_INSTRUCTIONS TO FOLLOW:_
In the listing beneath this line, copy exactly the lines starting with the one containing "- shifted: cuenco" and going on through the one containing "- swapped: magdalena".
#### ENTRIES SUPPLIED ####
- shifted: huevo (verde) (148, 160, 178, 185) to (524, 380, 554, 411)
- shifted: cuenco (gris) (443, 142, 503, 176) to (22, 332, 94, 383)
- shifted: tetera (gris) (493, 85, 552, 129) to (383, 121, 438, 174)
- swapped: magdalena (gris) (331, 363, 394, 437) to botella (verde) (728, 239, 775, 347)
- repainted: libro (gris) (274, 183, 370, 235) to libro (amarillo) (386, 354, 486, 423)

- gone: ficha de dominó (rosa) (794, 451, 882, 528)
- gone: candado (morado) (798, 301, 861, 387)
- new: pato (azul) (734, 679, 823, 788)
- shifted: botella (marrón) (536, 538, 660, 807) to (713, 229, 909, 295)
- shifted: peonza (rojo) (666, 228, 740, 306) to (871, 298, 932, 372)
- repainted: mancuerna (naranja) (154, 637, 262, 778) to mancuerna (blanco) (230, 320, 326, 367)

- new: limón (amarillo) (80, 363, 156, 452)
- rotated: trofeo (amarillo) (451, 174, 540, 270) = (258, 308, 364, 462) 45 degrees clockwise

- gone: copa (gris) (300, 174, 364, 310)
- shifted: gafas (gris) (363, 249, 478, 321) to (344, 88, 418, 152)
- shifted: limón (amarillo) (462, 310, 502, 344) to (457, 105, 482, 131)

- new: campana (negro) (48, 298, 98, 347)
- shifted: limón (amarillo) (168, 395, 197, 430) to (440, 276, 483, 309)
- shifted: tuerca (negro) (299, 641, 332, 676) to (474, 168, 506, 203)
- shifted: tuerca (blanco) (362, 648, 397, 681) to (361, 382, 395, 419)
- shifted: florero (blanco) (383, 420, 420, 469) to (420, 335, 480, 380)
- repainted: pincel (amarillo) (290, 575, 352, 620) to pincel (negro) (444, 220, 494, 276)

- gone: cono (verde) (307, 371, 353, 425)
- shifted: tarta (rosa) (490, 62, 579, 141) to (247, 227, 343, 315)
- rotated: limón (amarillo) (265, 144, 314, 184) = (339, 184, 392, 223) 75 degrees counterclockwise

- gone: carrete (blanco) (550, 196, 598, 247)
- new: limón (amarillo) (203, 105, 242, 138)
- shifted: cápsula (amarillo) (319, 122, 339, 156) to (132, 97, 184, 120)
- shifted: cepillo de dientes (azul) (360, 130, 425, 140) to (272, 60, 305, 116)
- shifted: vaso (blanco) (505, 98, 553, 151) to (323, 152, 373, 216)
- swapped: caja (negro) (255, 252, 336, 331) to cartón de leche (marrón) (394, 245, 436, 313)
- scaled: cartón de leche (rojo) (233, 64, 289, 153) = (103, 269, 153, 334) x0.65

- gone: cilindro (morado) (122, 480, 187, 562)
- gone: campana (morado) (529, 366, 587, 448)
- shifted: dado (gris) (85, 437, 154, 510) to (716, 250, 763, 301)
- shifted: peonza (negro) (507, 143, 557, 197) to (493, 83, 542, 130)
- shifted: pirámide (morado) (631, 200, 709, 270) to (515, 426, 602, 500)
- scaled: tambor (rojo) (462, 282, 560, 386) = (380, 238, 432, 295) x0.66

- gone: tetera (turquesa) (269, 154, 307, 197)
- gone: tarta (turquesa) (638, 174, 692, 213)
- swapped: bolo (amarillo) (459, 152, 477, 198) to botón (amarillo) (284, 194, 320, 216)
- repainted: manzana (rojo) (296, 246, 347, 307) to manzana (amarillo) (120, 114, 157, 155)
####
_SOLUTION BELOW:_
- shifted: cuenco (gris) (443, 142, 503, 176) to (22, 332, 94, 383)
- shifted: tetera (gris) (493, 85, 552, 129) to (383, 121, 438, 174)
- swapped: magdalena (gris) (331, 363, 394, 437) to botella (verde) (728, 239, 775, 347)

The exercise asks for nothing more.